» **TASK DIRECTIONS**: How many lines in the data below contain the string "zero"? Reply with the number alone.
# # # # #
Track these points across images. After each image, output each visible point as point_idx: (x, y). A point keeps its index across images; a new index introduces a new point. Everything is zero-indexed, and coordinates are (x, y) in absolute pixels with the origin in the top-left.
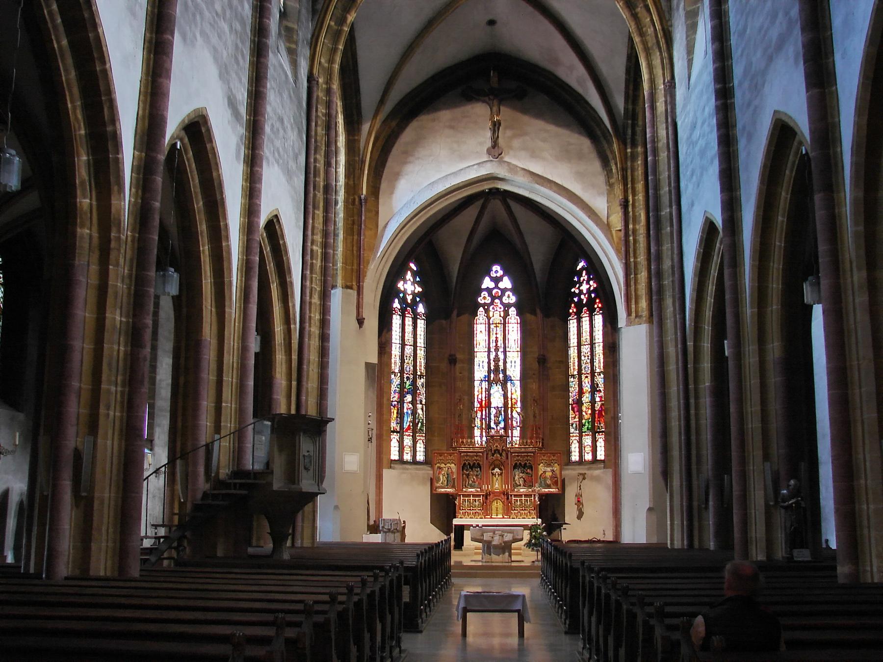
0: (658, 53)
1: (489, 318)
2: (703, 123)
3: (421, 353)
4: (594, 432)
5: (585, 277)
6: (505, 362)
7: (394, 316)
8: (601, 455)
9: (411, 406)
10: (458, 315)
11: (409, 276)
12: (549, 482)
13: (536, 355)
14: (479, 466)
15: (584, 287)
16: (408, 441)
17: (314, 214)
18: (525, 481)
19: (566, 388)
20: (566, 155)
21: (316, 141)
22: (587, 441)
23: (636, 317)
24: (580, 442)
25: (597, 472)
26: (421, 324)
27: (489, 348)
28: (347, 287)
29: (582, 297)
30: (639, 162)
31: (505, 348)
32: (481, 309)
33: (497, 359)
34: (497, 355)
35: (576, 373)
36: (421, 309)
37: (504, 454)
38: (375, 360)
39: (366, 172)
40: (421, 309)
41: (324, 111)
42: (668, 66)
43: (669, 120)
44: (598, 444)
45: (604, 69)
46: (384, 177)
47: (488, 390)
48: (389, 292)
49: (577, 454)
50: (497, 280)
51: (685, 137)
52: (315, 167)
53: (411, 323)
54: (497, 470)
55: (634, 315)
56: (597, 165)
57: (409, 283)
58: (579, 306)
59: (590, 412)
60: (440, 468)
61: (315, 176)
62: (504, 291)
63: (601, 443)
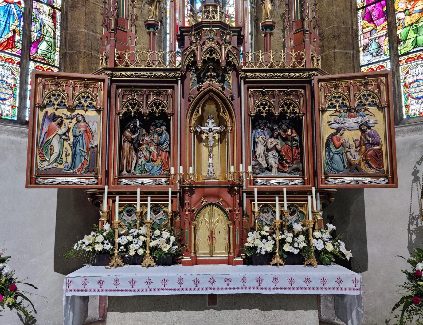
12: (355, 157)
14: (165, 119)
18: (281, 158)
37: (231, 78)
54: (210, 125)
60: (54, 118)
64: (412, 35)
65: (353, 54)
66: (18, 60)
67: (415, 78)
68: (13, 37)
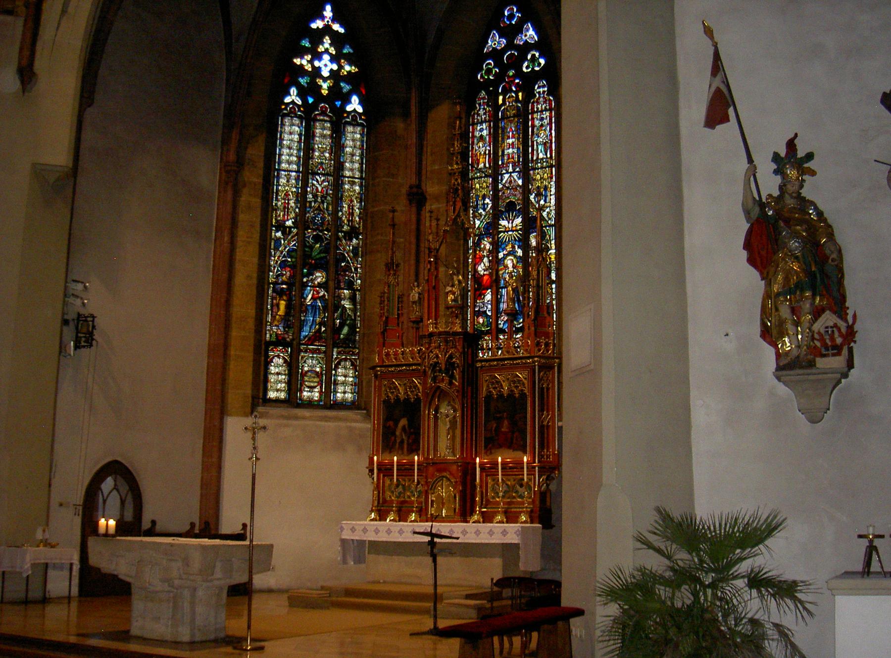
3: (353, 189)
16: (311, 363)
36: (355, 105)
40: (355, 105)
66: (323, 348)
68: (320, 329)
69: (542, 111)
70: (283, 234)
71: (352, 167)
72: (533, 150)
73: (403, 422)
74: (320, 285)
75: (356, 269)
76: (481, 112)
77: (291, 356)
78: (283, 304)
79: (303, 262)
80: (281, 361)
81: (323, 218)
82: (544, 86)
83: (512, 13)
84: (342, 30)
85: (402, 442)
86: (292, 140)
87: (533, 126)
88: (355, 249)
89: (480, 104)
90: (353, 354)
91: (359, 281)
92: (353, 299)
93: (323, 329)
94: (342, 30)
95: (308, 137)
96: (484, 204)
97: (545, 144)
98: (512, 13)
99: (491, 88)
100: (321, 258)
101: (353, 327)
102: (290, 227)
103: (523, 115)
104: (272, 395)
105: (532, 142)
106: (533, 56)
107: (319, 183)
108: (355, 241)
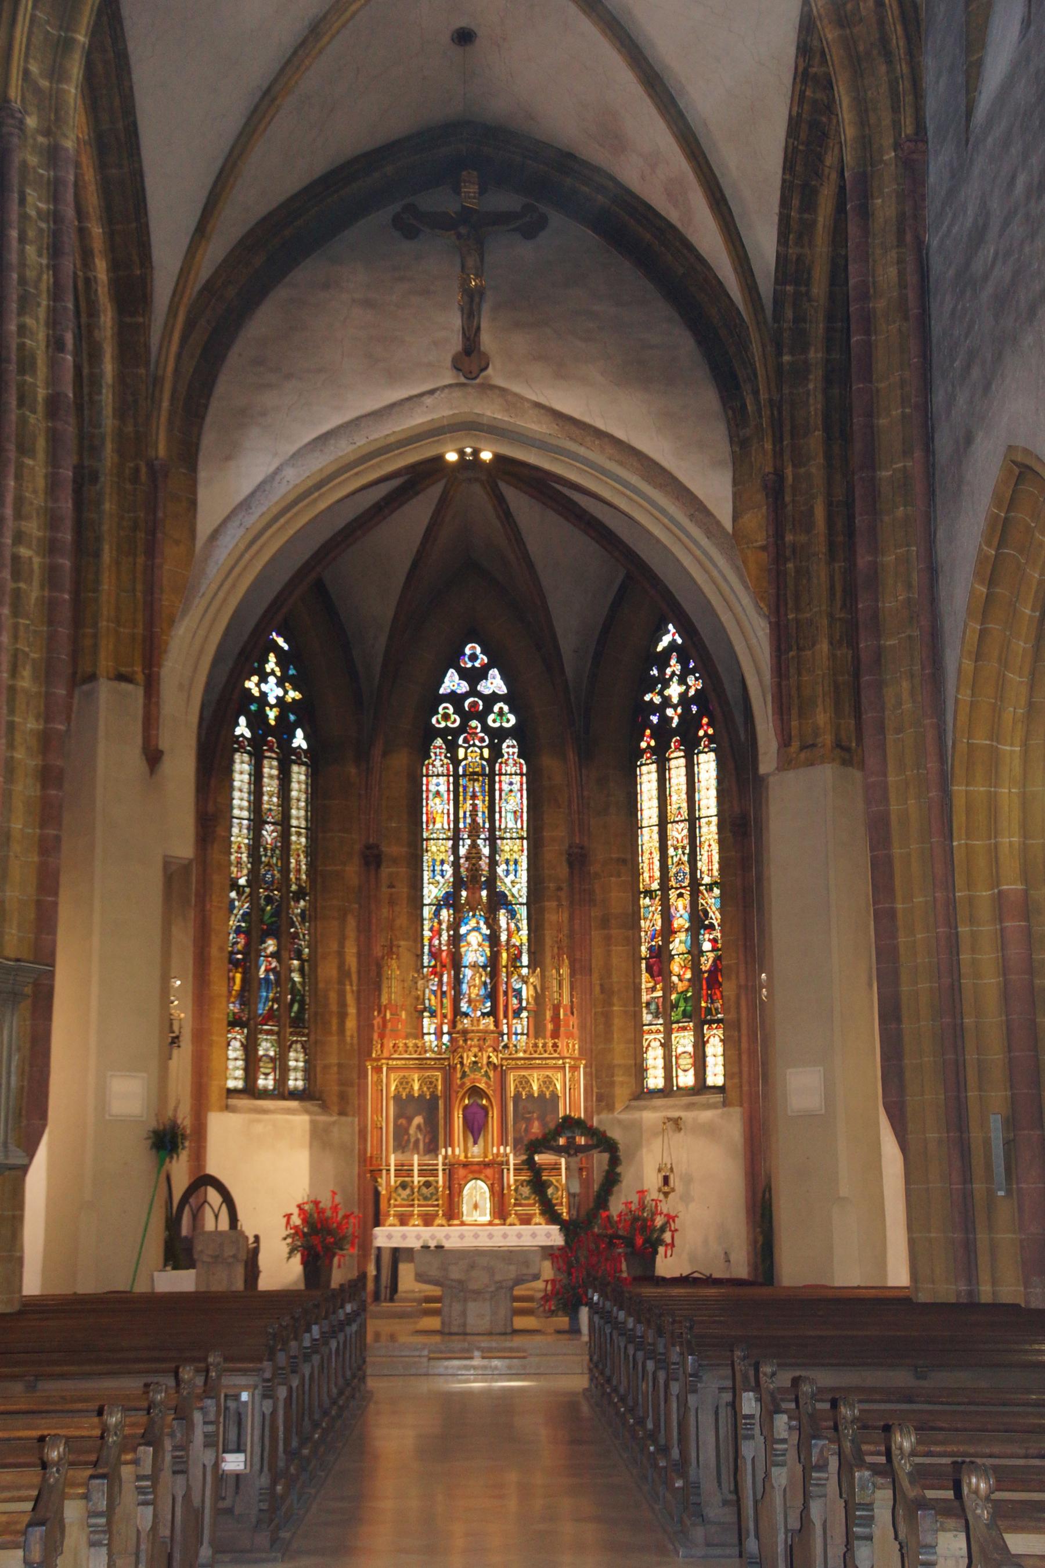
# # # # #
» **ANSWER TO THIS TASK**: 1